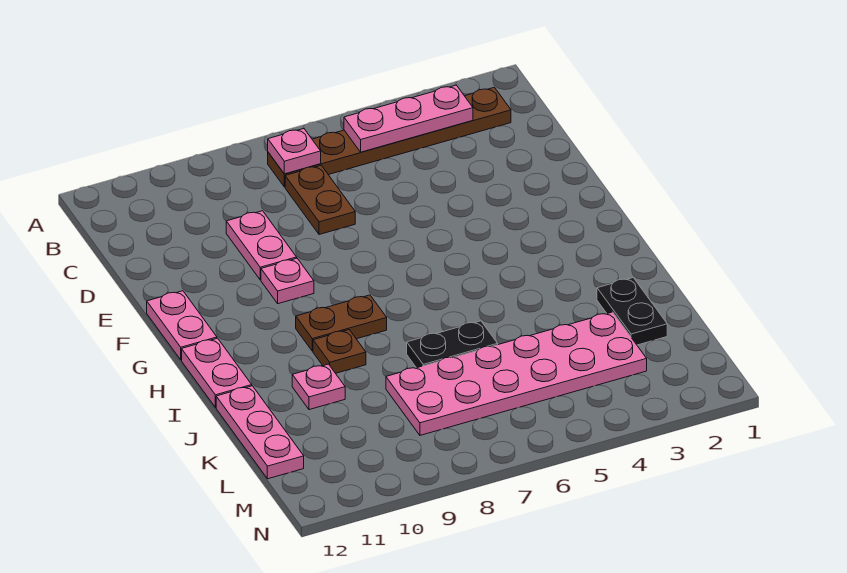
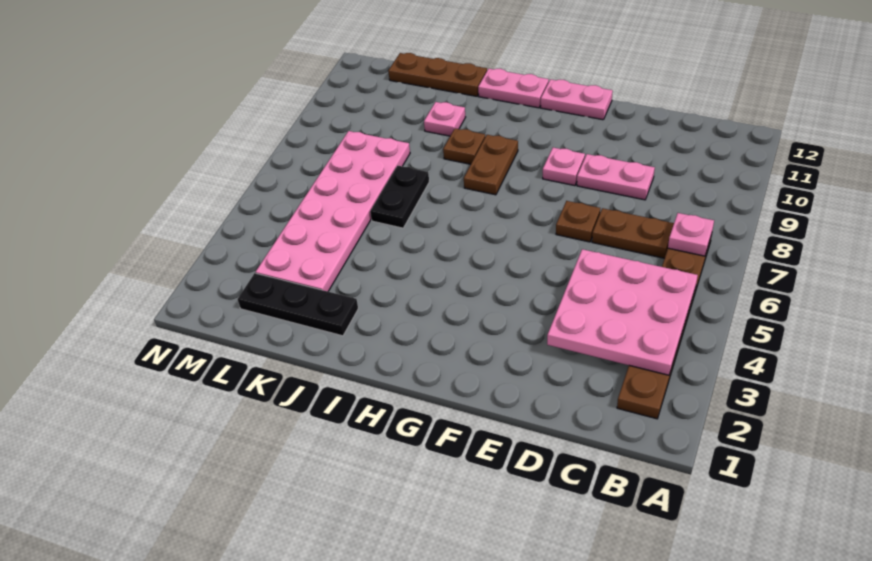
pink plate B3:B5 level 2 -> pink plate B3:D5 level 2
none -> brown plate E7 level 1
black plate J2:K2 level 1 -> black plate J2:L2 level 1
pink plate J12:L12 level 1 -> brown plate J12:L12 level 1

────────────────────────────────────────

** Task **
Write out once more the lines above beginning at the line with "black plate J2:K2"; continue through the final line and stop there.

** Answer section **
black plate J2:K2 level 1 -> black plate J2:L2 level 1
pink plate J12:L12 level 1 -> brown plate J12:L12 level 1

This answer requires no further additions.